━━━ Supplied records ━━━

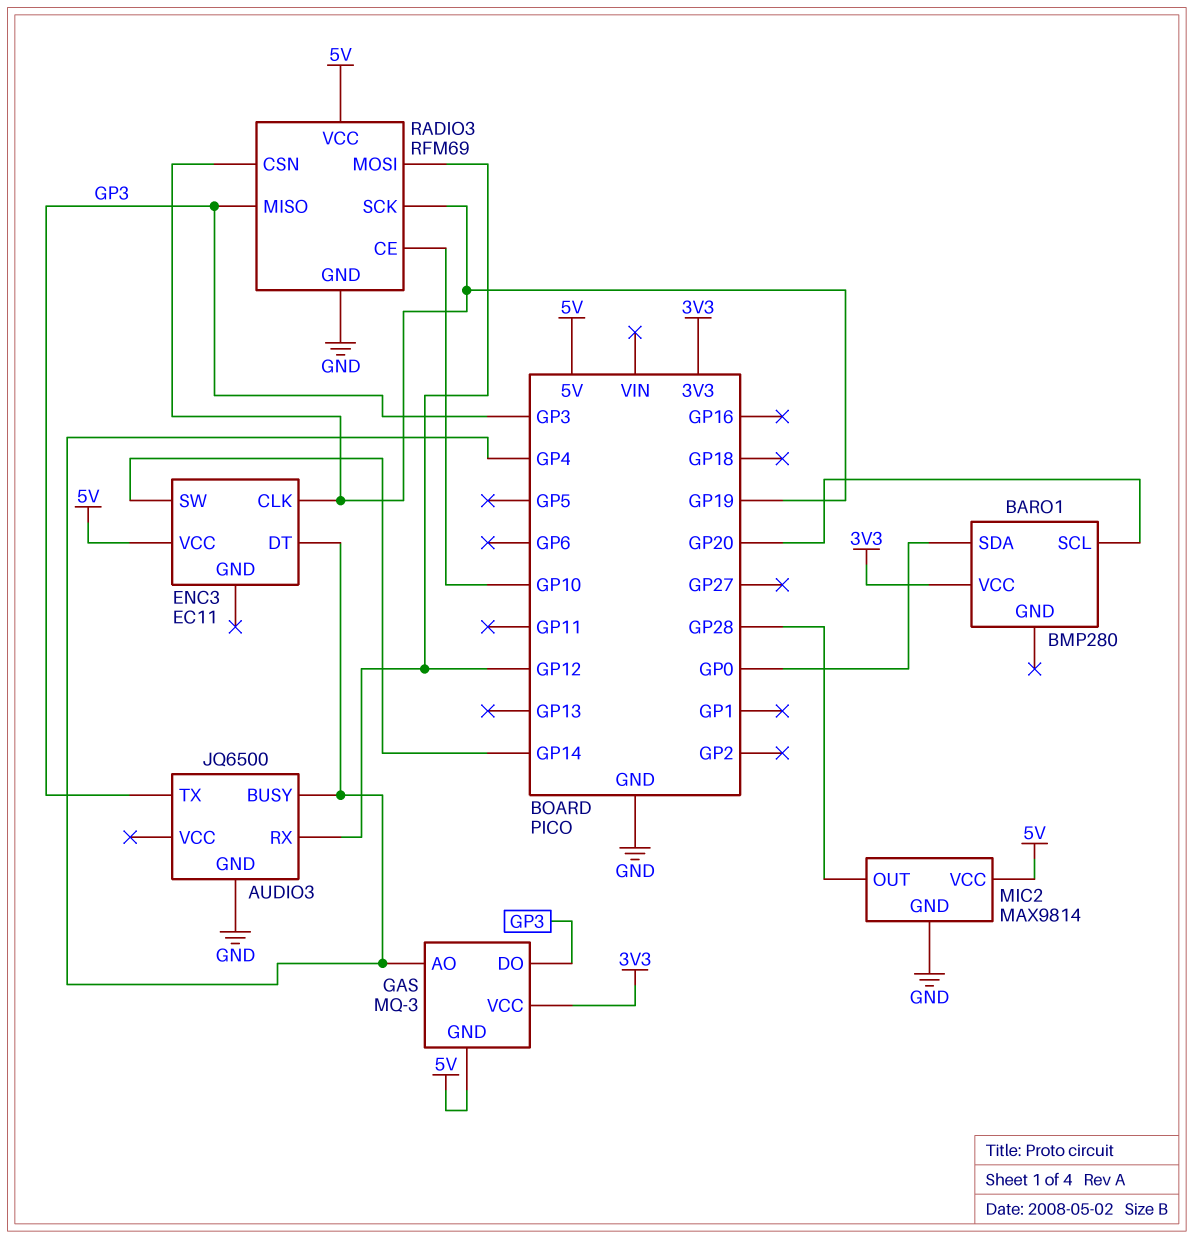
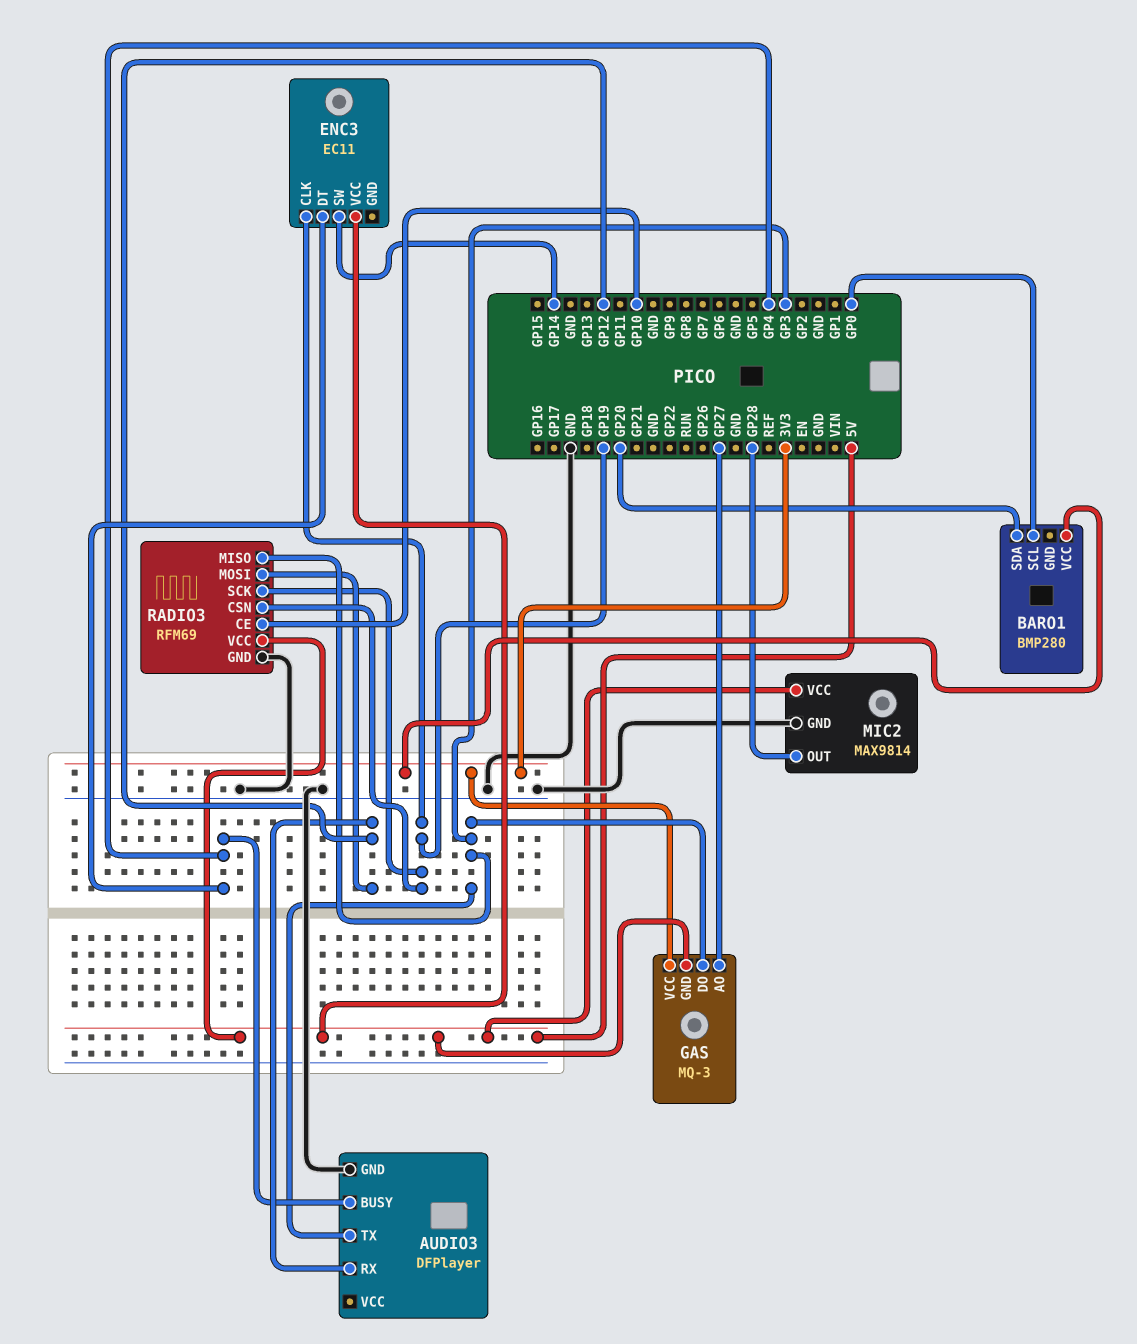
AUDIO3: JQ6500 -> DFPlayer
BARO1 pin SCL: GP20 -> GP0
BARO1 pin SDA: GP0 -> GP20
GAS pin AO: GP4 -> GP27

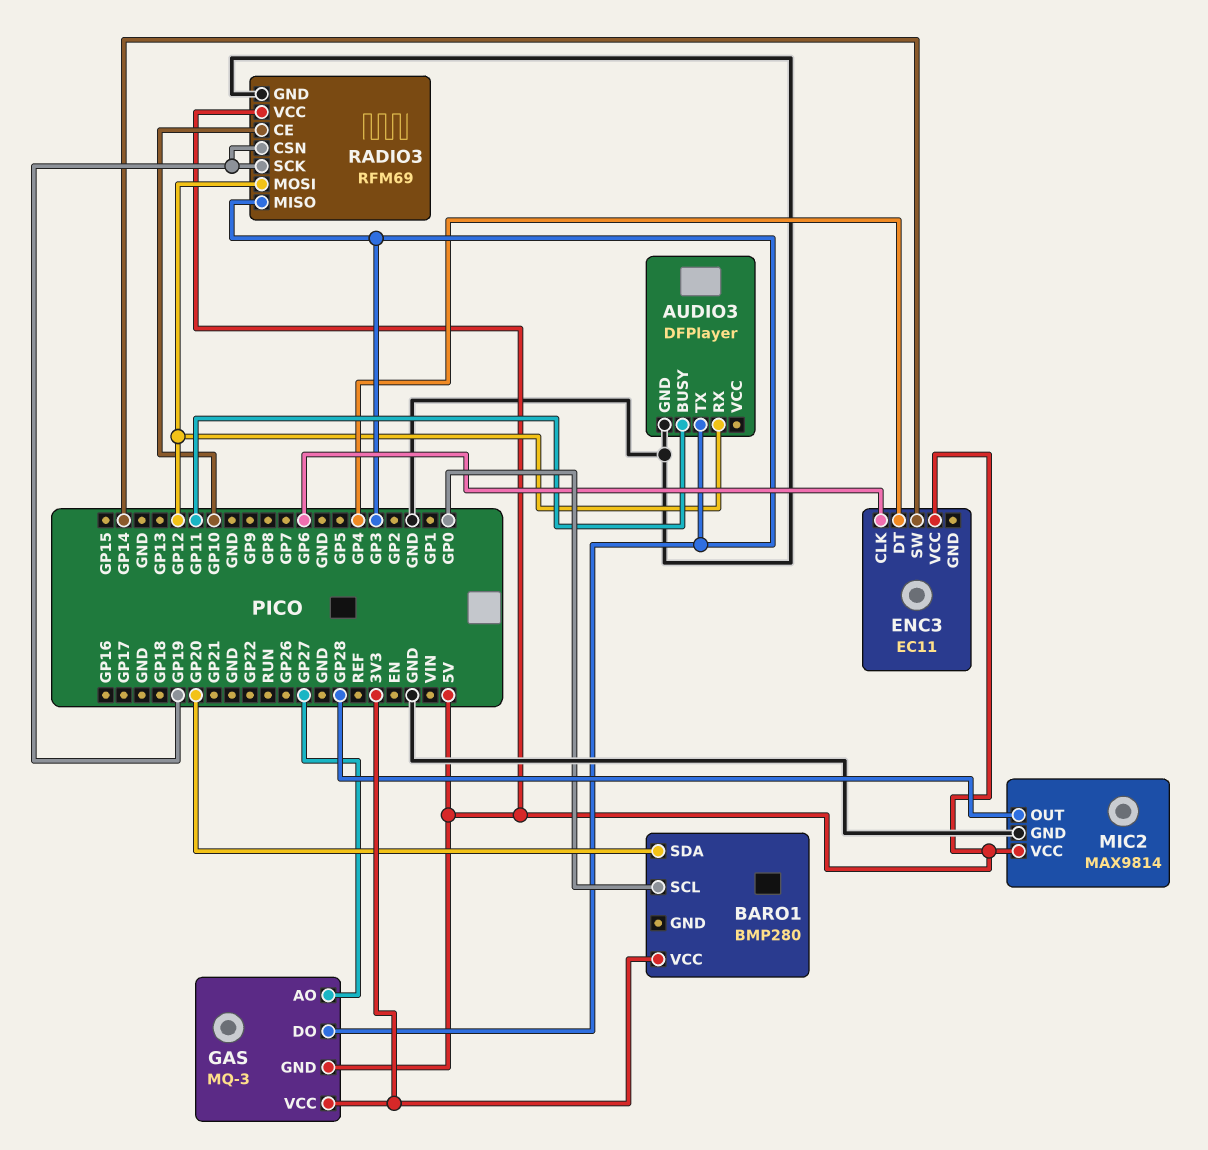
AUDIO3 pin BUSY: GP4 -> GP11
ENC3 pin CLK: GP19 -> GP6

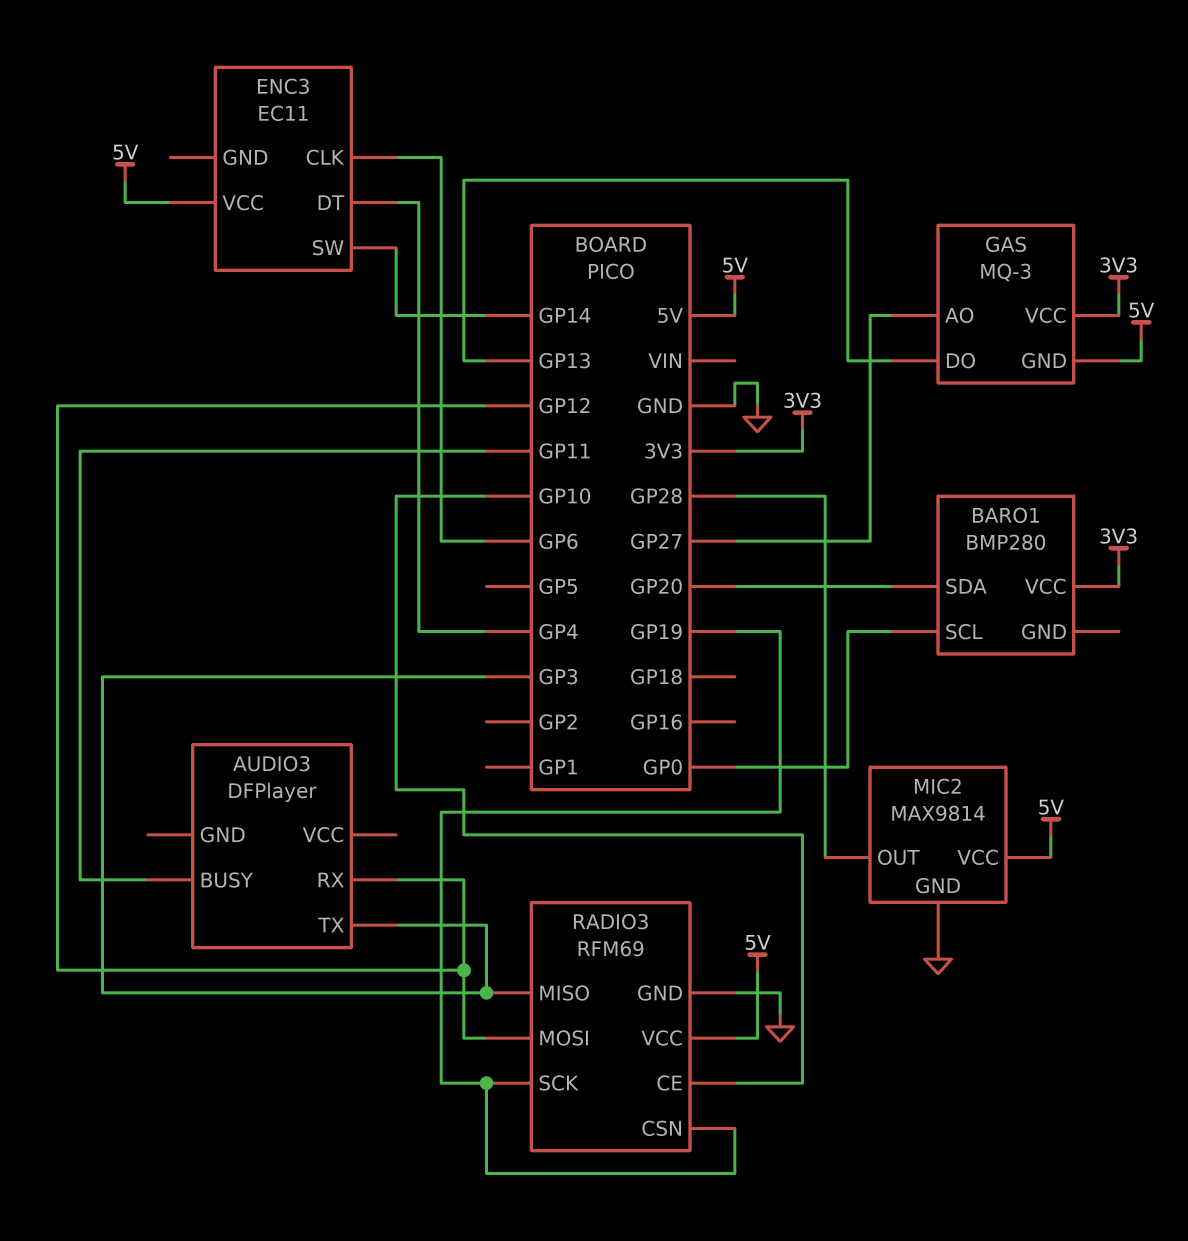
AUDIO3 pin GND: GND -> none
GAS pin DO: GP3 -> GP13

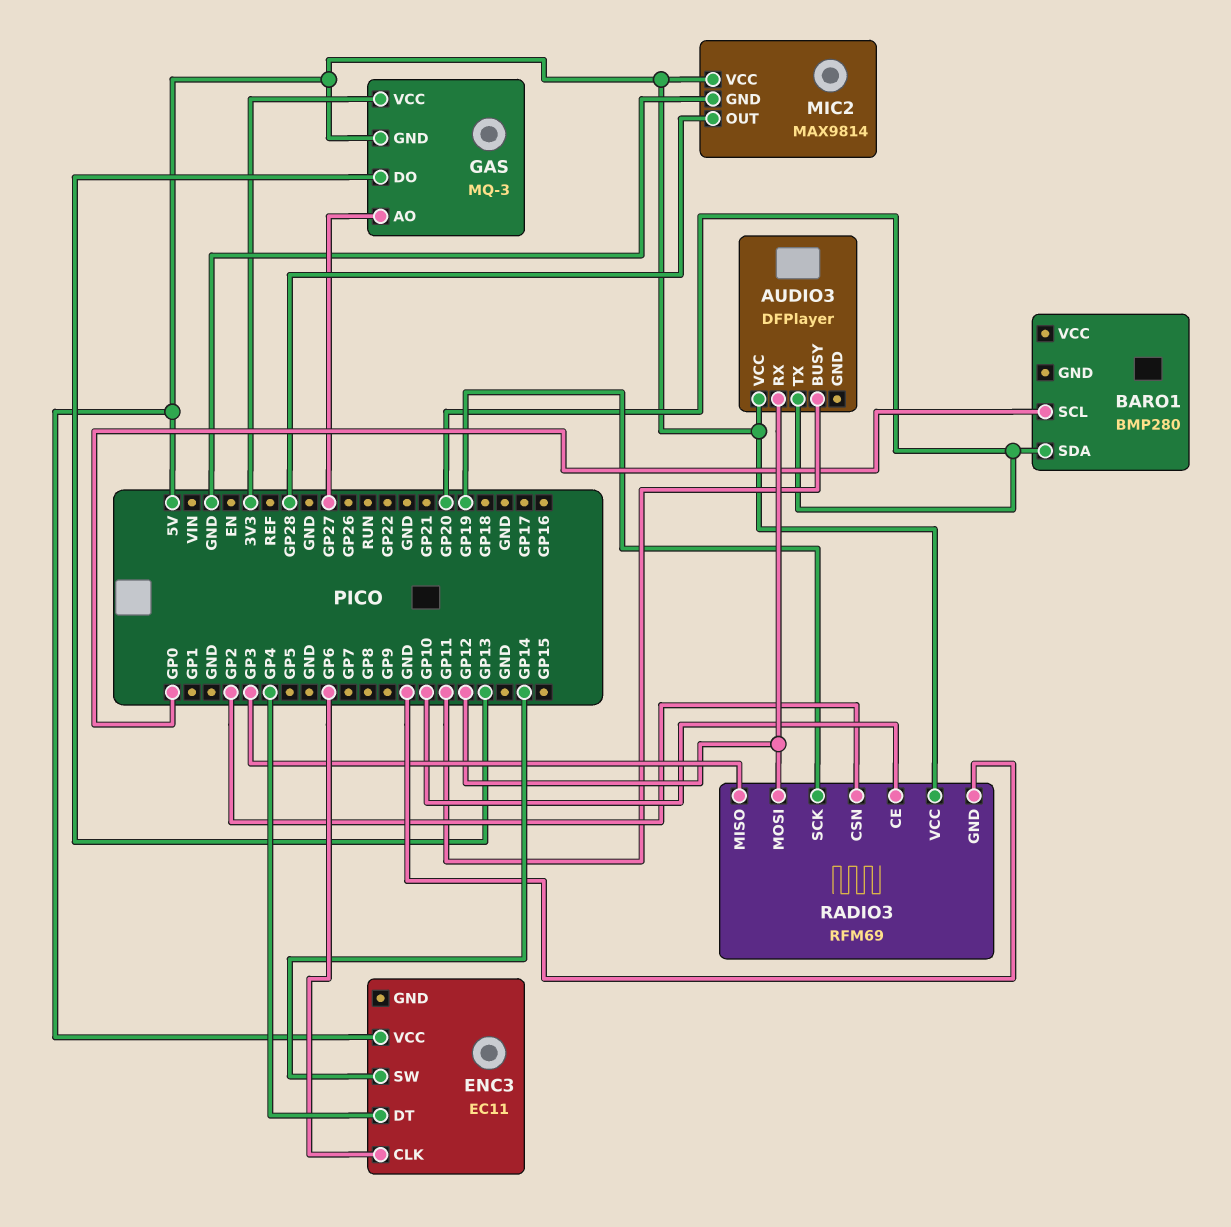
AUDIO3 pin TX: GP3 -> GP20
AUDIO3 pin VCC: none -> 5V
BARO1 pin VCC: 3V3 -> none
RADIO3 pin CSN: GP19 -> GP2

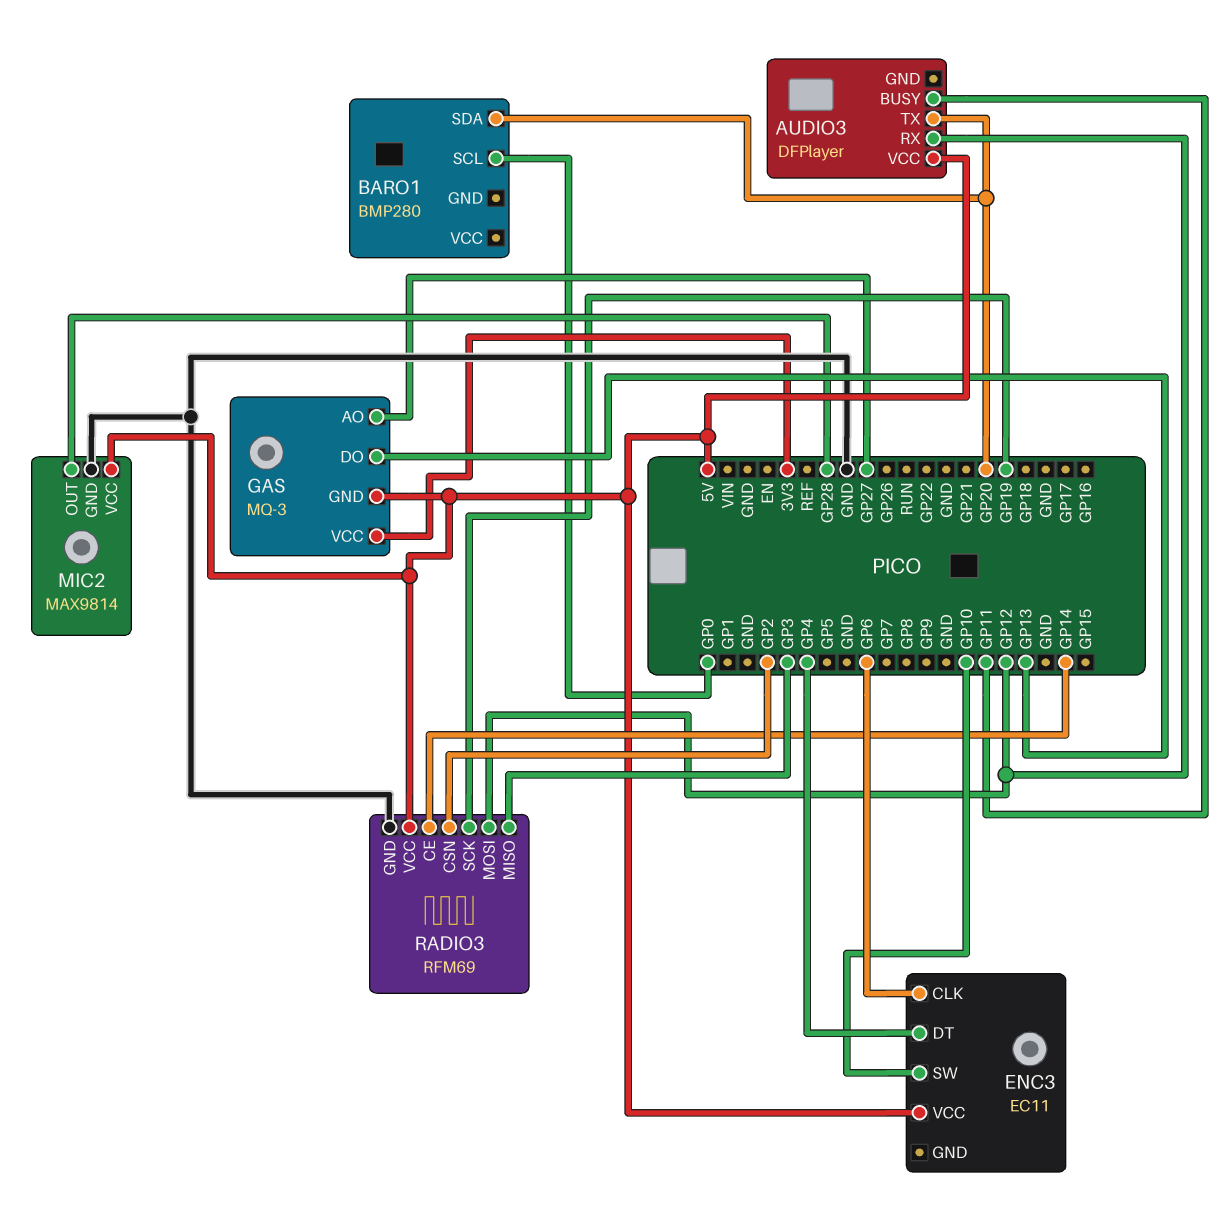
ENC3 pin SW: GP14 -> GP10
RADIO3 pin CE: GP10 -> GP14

━━━

* What you have to do
Only a number is wanted: how many lines above include "none"?

* Exercise output
3